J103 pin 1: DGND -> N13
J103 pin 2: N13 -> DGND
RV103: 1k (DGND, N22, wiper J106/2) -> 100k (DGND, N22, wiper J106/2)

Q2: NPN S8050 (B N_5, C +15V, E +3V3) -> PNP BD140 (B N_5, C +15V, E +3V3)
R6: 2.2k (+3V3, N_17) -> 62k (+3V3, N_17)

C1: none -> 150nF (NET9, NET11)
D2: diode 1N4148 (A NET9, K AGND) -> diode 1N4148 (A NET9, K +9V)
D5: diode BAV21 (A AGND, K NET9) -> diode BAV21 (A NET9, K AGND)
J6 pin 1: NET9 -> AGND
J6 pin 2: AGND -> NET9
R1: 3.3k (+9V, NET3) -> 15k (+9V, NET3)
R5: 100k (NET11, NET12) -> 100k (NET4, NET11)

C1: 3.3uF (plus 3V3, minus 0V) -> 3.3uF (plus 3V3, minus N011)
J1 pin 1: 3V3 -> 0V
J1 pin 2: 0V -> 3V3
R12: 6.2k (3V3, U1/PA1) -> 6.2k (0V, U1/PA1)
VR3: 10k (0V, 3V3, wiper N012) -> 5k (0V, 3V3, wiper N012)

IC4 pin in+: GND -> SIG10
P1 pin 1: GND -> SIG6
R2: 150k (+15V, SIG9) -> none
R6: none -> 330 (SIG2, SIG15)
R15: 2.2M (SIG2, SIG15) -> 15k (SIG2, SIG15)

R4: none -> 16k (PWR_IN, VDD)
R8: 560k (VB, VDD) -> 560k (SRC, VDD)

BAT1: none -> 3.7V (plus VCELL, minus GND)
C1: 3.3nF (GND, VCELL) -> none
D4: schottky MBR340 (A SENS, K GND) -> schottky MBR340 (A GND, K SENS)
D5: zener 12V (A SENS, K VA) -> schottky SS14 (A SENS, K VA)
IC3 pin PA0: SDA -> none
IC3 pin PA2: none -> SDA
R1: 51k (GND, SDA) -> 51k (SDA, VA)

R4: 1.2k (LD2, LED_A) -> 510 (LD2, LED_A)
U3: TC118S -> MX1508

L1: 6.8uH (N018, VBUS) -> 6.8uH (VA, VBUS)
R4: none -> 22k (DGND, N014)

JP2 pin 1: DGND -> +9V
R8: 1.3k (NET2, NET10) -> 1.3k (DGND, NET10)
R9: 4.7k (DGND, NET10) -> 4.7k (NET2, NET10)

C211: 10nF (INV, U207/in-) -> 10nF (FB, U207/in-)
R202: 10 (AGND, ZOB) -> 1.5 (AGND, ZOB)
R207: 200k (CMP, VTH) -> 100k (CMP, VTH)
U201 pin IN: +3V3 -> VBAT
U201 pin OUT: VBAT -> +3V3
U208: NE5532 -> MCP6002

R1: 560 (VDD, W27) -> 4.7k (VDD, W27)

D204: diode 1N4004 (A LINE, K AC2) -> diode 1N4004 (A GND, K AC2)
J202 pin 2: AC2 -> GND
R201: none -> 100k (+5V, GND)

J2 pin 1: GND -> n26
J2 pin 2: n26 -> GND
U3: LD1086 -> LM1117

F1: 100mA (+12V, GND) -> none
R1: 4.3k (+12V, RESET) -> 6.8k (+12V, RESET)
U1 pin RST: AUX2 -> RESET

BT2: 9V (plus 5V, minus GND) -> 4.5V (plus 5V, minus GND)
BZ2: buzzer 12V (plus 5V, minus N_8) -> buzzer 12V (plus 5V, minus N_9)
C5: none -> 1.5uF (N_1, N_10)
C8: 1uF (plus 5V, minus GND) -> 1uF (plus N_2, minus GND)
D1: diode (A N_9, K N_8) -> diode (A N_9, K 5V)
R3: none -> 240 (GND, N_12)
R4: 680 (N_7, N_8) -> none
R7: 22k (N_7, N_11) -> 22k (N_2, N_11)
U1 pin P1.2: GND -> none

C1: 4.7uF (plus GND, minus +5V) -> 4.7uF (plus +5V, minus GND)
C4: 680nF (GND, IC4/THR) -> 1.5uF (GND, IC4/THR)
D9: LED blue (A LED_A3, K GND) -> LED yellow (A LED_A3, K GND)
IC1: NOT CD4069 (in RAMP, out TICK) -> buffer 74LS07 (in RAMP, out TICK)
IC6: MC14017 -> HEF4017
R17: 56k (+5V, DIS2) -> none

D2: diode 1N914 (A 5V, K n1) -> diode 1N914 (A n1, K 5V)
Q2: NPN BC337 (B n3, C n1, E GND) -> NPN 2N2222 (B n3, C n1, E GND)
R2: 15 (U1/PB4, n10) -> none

──────────────────────────────

* **PROBLEM STATEMENT**
Print every line of the listing exactly.

* **OUTPUT BELOW**
J103 pin 1: DGND -> N13
J103 pin 2: N13 -> DGND
RV103: 1k (DGND, N22, wiper J106/2) -> 100k (DGND, N22, wiper J106/2)

Q2: NPN S8050 (B N_5, C +15V, E +3V3) -> PNP BD140 (B N_5, C +15V, E +3V3)
R6: 2.2k (+3V3, N_17) -> 62k (+3V3, N_17)

C1: none -> 150nF (NET9, NET11)
D2: diode 1N4148 (A NET9, K AGND) -> diode 1N4148 (A NET9, K +9V)
D5: diode BAV21 (A AGND, K NET9) -> diode BAV21 (A NET9, K AGND)
J6 pin 1: NET9 -> AGND
J6 pin 2: AGND -> NET9
R1: 3.3k (+9V, NET3) -> 15k (+9V, NET3)
R5: 100k (NET11, NET12) -> 100k (NET4, NET11)

C1: 3.3uF (plus 3V3, minus 0V) -> 3.3uF (plus 3V3, minus N011)
J1 pin 1: 3V3 -> 0V
J1 pin 2: 0V -> 3V3
R12: 6.2k (3V3, U1/PA1) -> 6.2k (0V, U1/PA1)
VR3: 10k (0V, 3V3, wiper N012) -> 5k (0V, 3V3, wiper N012)

IC4 pin in+: GND -> SIG10
P1 pin 1: GND -> SIG6
R2: 150k (+15V, SIG9) -> none
R6: none -> 330 (SIG2, SIG15)
R15: 2.2M (SIG2, SIG15) -> 15k (SIG2, SIG15)

R4: none -> 16k (PWR_IN, VDD)
R8: 560k (VB, VDD) -> 560k (SRC, VDD)

BAT1: none -> 3.7V (plus VCELL, minus GND)
C1: 3.3nF (GND, VCELL) -> none
D4: schottky MBR340 (A SENS, K GND) -> schottky MBR340 (A GND, K SENS)
D5: zener 12V (A SENS, K VA) -> schottky SS14 (A SENS, K VA)
IC3 pin PA0: SDA -> none
IC3 pin PA2: none -> SDA
R1: 51k (GND, SDA) -> 51k (SDA, VA)

R4: 1.2k (LD2, LED_A) -> 510 (LD2, LED_A)
U3: TC118S -> MX1508

L1: 6.8uH (N018, VBUS) -> 6.8uH (VA, VBUS)
R4: none -> 22k (DGND, N014)

JP2 pin 1: DGND -> +9V
R8: 1.3k (NET2, NET10) -> 1.3k (DGND, NET10)
R9: 4.7k (DGND, NET10) -> 4.7k (NET2, NET10)

C211: 10nF (INV, U207/in-) -> 10nF (FB, U207/in-)
R202: 10 (AGND, ZOB) -> 1.5 (AGND, ZOB)
R207: 200k (CMP, VTH) -> 100k (CMP, VTH)
U201 pin IN: +3V3 -> VBAT
U201 pin OUT: VBAT -> +3V3
U208: NE5532 -> MCP6002

R1: 560 (VDD, W27) -> 4.7k (VDD, W27)

D204: diode 1N4004 (A LINE, K AC2) -> diode 1N4004 (A GND, K AC2)
J202 pin 2: AC2 -> GND
R201: none -> 100k (+5V, GND)

J2 pin 1: GND -> n26
J2 pin 2: n26 -> GND
U3: LD1086 -> LM1117

F1: 100mA (+12V, GND) -> none
R1: 4.3k (+12V, RESET) -> 6.8k (+12V, RESET)
U1 pin RST: AUX2 -> RESET

BT2: 9V (plus 5V, minus GND) -> 4.5V (plus 5V, minus GND)
BZ2: buzzer 12V (plus 5V, minus N_8) -> buzzer 12V (plus 5V, minus N_9)
C5: none -> 1.5uF (N_1, N_10)
C8: 1uF (plus 5V, minus GND) -> 1uF (plus N_2, minus GND)
D1: diode (A N_9, K N_8) -> diode (A N_9, K 5V)
R3: none -> 240 (GND, N_12)
R4: 680 (N_7, N_8) -> none
R7: 22k (N_7, N_11) -> 22k (N_2, N_11)
U1 pin P1.2: GND -> none

C1: 4.7uF (plus GND, minus +5V) -> 4.7uF (plus +5V, minus GND)
C4: 680nF (GND, IC4/THR) -> 1.5uF (GND, IC4/THR)
D9: LED blue (A LED_A3, K GND) -> LED yellow (A LED_A3, K GND)
IC1: NOT CD4069 (in RAMP, out TICK) -> buffer 74LS07 (in RAMP, out TICK)
IC6: MC14017 -> HEF4017
R17: 56k (+5V, DIS2) -> none

D2: diode 1N914 (A 5V, K n1) -> diode 1N914 (A n1, K 5V)
Q2: NPN BC337 (B n3, C n1, E GND) -> NPN 2N2222 (B n3, C n1, E GND)
R2: 15 (U1/PB4, n10) -> none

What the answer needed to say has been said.